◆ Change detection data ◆
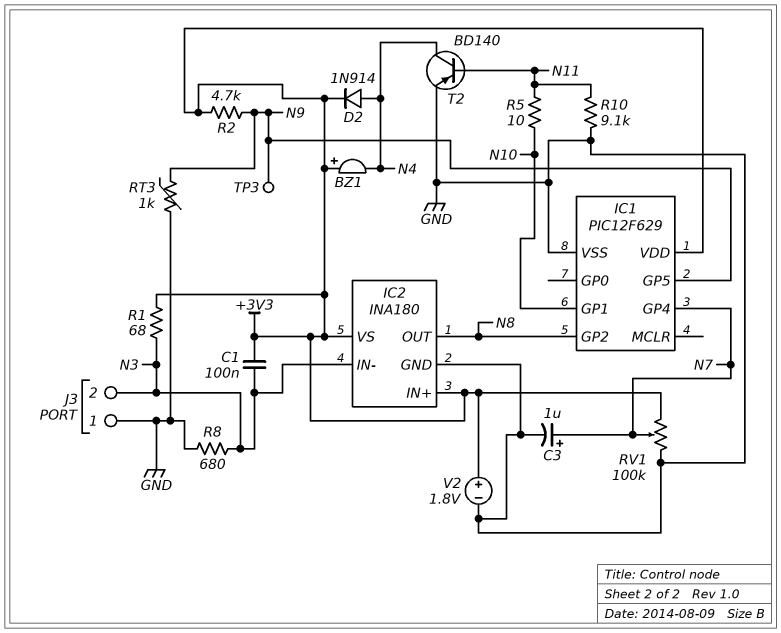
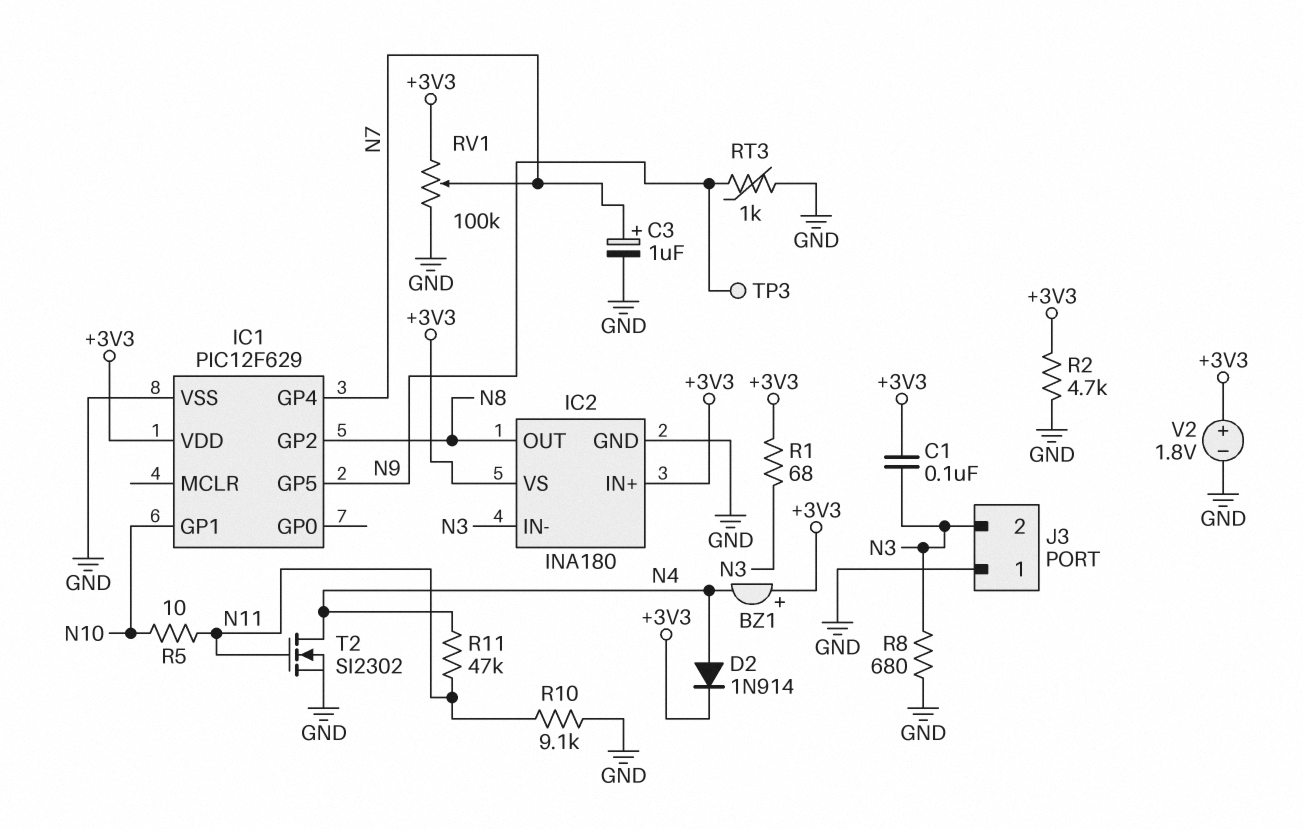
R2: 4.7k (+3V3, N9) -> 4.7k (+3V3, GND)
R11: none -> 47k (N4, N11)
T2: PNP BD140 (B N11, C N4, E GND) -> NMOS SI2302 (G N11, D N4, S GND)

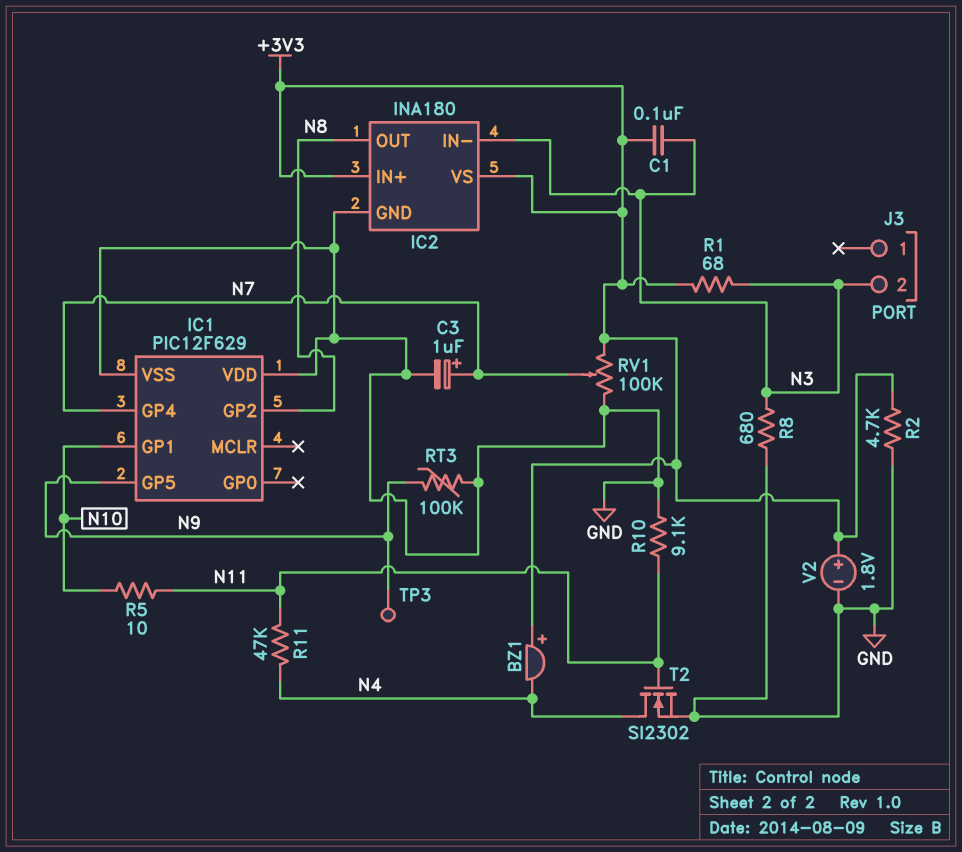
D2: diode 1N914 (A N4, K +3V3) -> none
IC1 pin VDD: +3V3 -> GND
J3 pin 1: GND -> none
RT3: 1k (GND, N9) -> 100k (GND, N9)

◆ What is being asked ◆
Extract all the entries word for word; omit any pictures.

◆ Expected answer ◆
R2: 4.7k (+3V3, N9) -> 4.7k (+3V3, GND)
R11: none -> 47k (N4, N11)
T2: PNP BD140 (B N11, C N4, E GND) -> NMOS SI2302 (G N11, D N4, S GND)

D2: diode 1N914 (A N4, K +3V3) -> none
IC1 pin VDD: +3V3 -> GND
J3 pin 1: GND -> none
RT3: 1k (GND, N9) -> 100k (GND, N9)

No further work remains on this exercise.